*REQUIRED WORK*
What are the lines, copied exactly, from the one containing "PIXELS1 pin DIN: TX -> none" through the last line of the records below, both included?
========================================================================
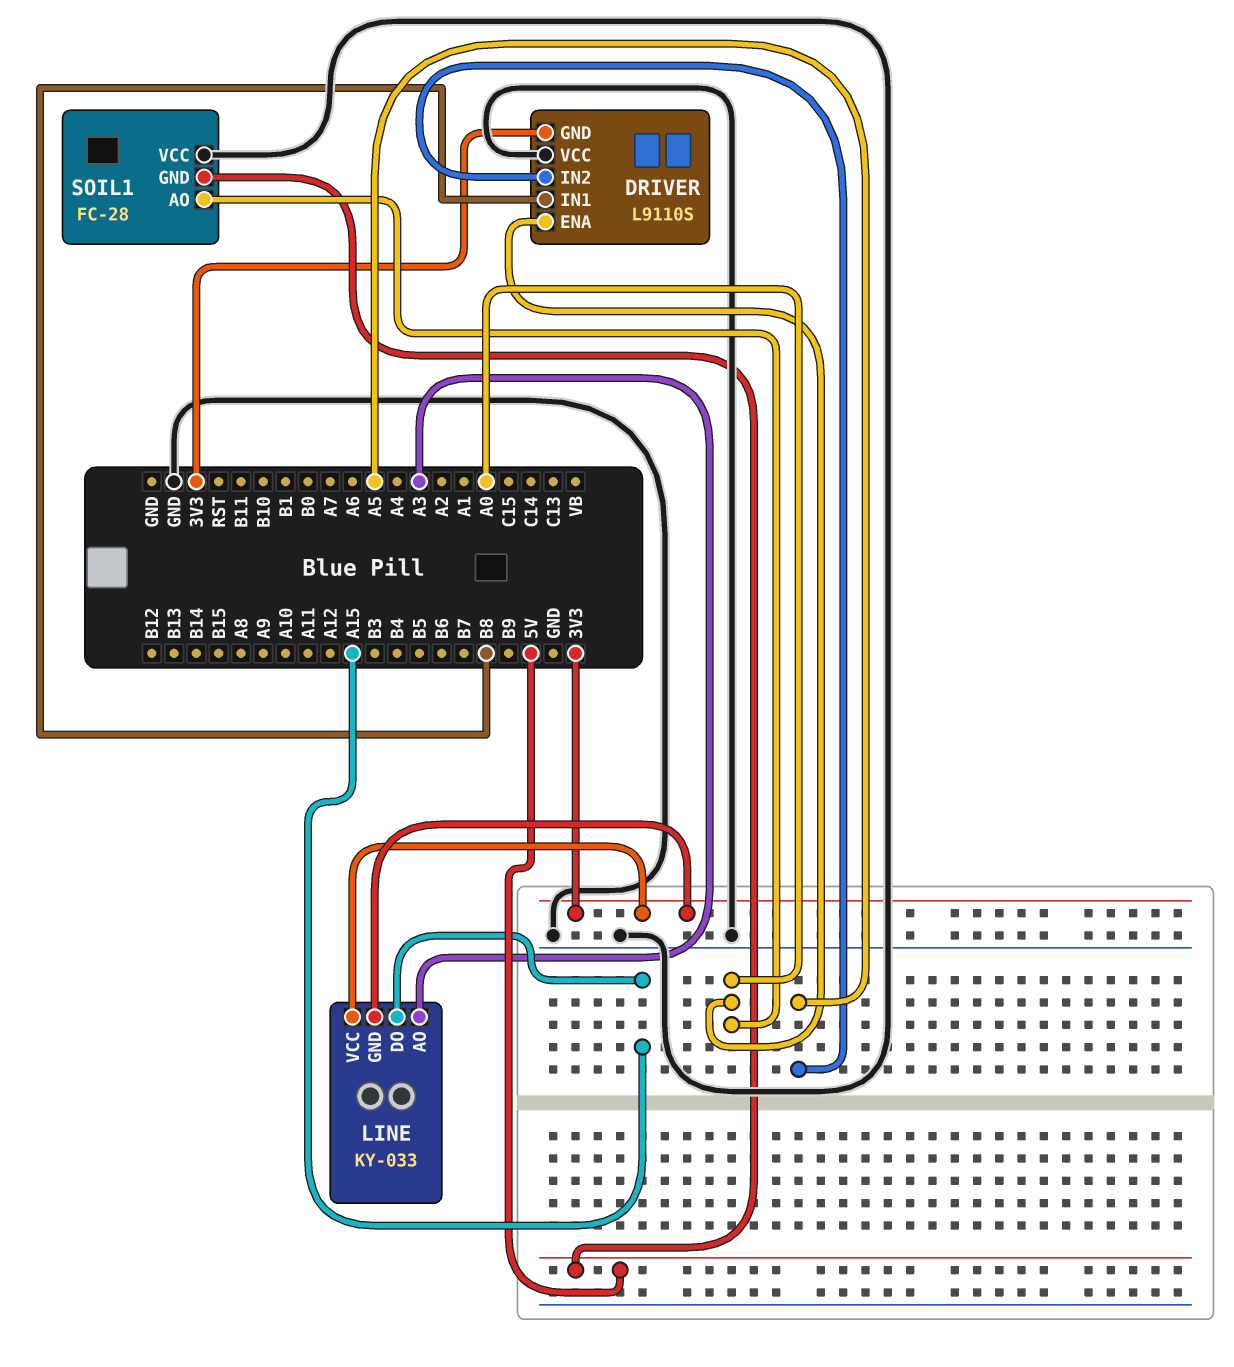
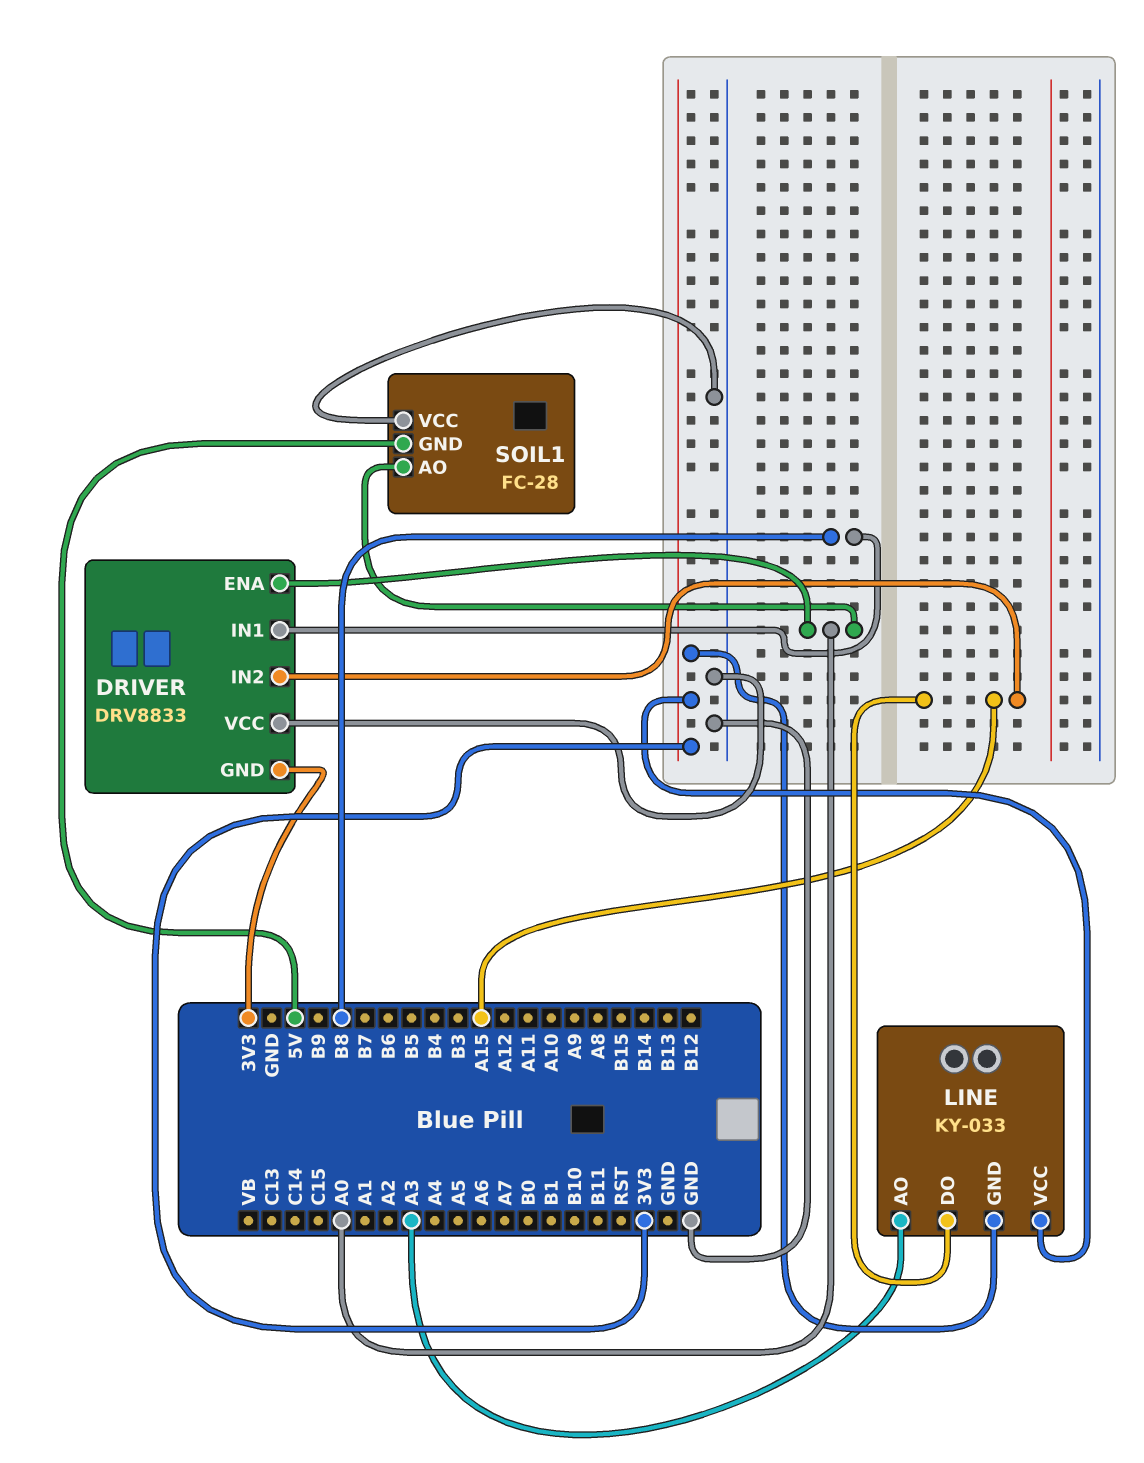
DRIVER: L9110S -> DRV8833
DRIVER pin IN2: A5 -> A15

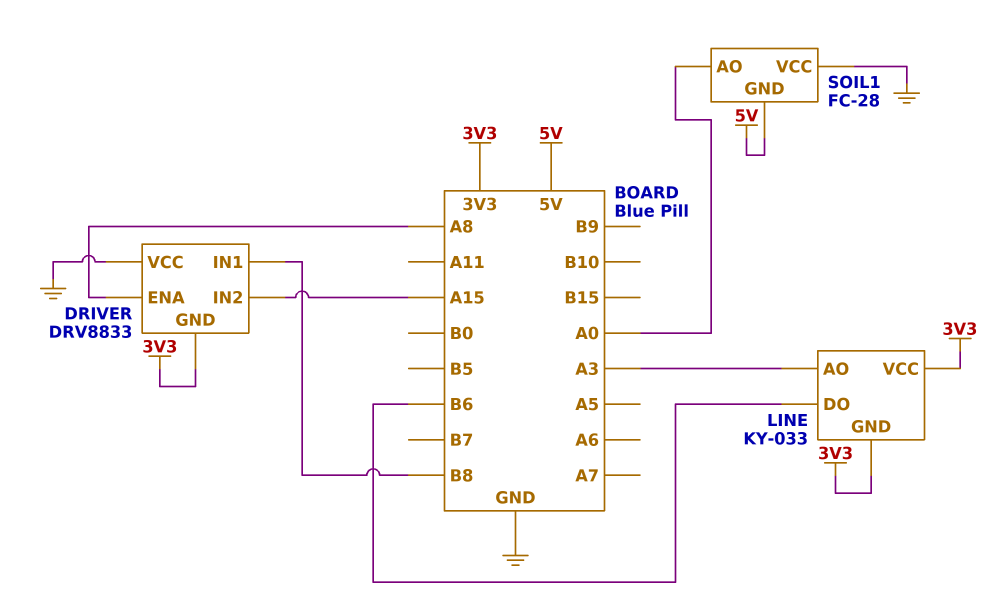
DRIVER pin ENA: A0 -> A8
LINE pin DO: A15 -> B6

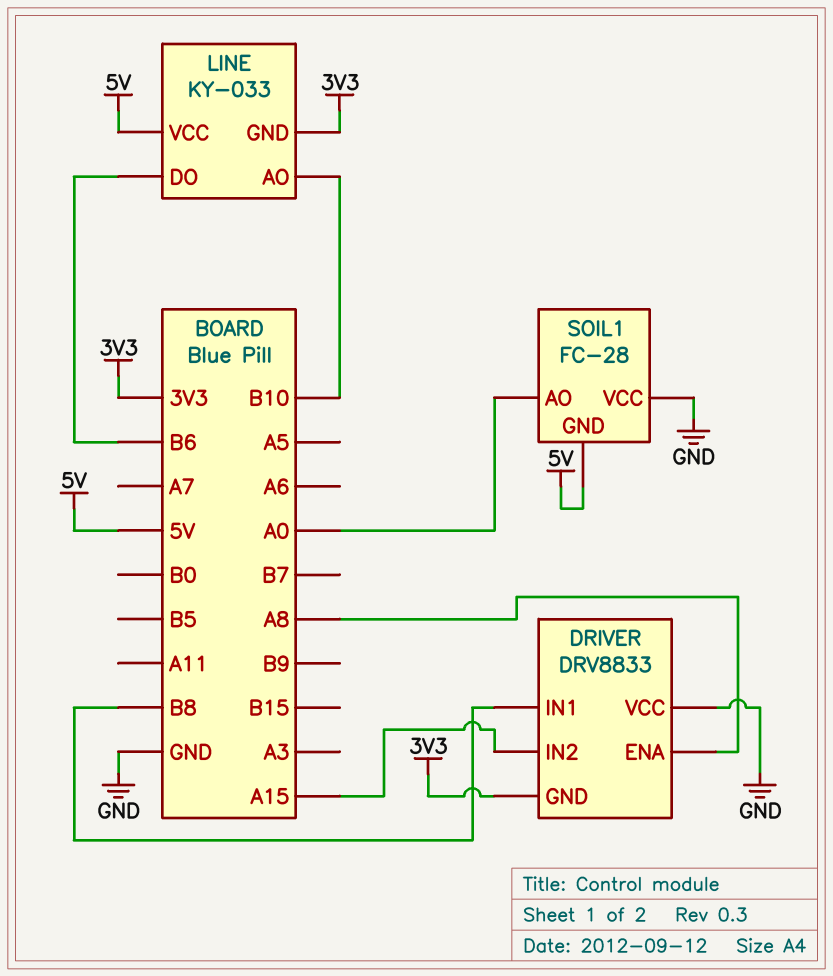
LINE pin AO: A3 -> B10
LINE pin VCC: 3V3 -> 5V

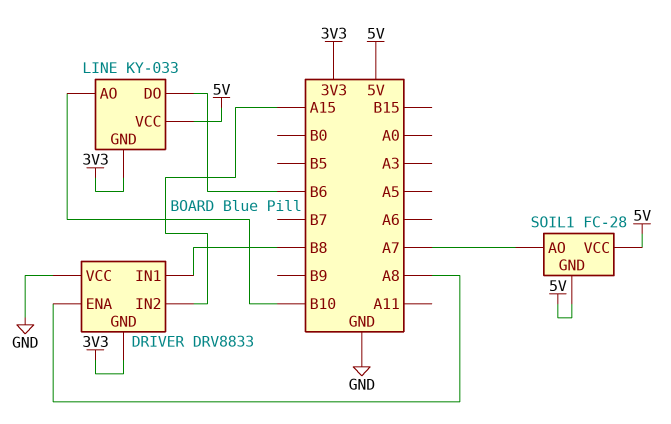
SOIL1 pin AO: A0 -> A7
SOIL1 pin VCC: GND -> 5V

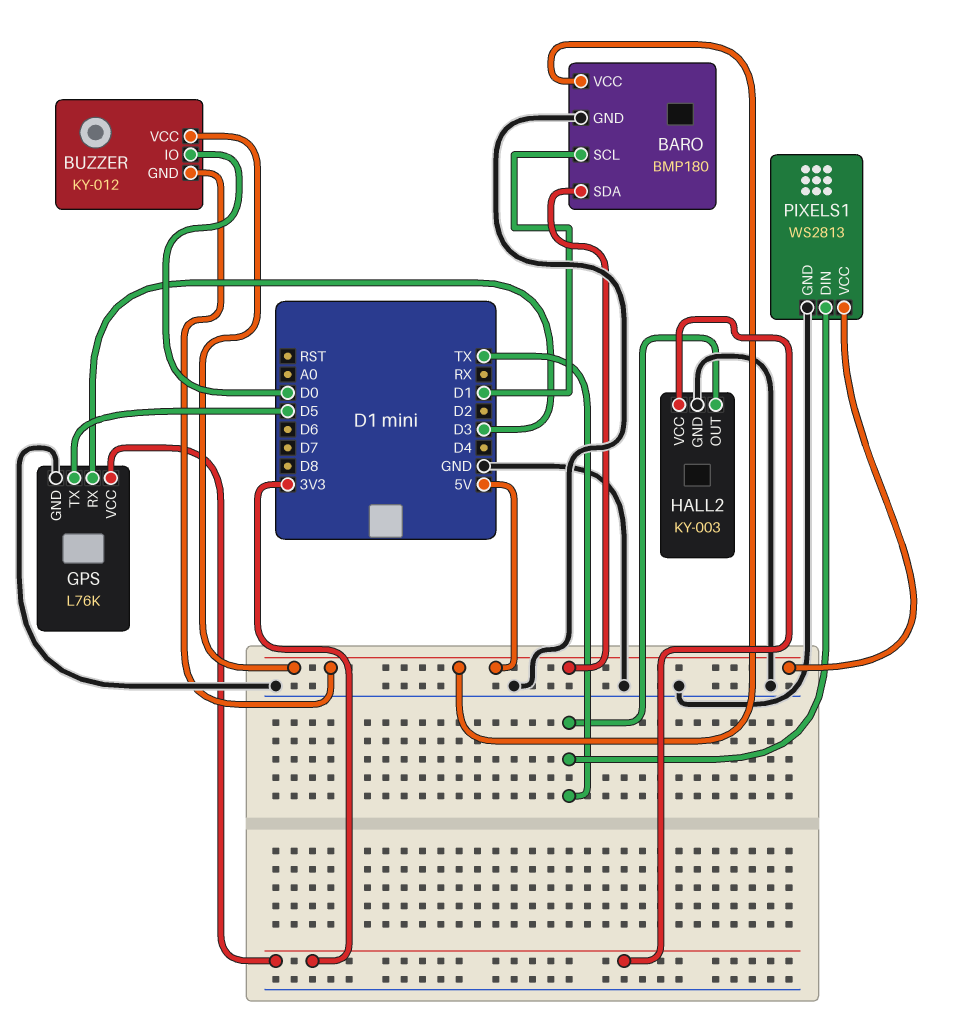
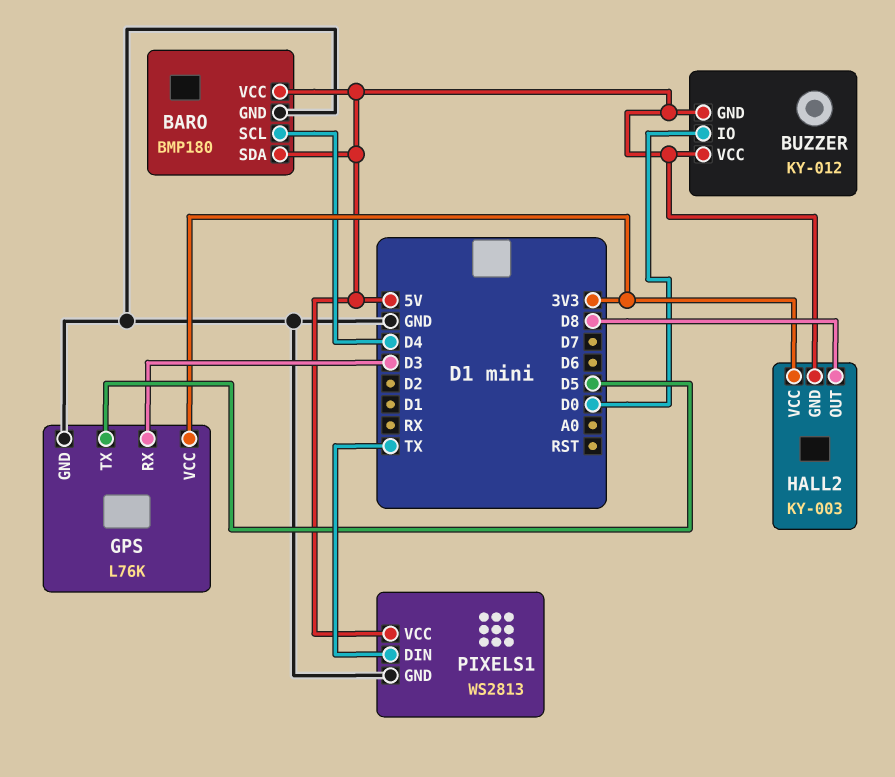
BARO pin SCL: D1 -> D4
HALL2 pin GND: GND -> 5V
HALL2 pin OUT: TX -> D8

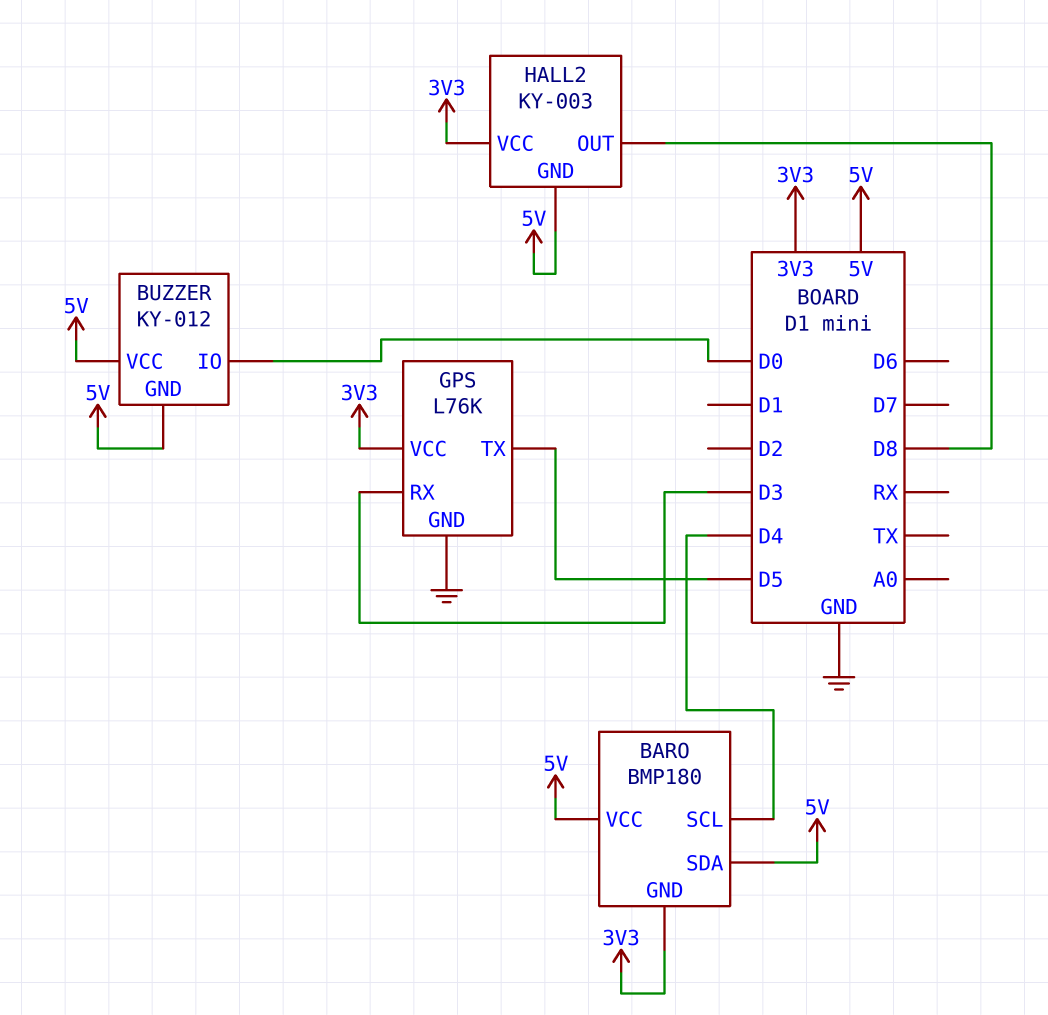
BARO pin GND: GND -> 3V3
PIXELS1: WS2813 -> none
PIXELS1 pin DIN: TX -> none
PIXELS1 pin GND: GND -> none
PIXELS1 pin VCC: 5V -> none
========================================================================
*EXERCISE SOLUTION*
PIXELS1 pin DIN: TX -> none
PIXELS1 pin GND: GND -> none
PIXELS1 pin VCC: 5V -> none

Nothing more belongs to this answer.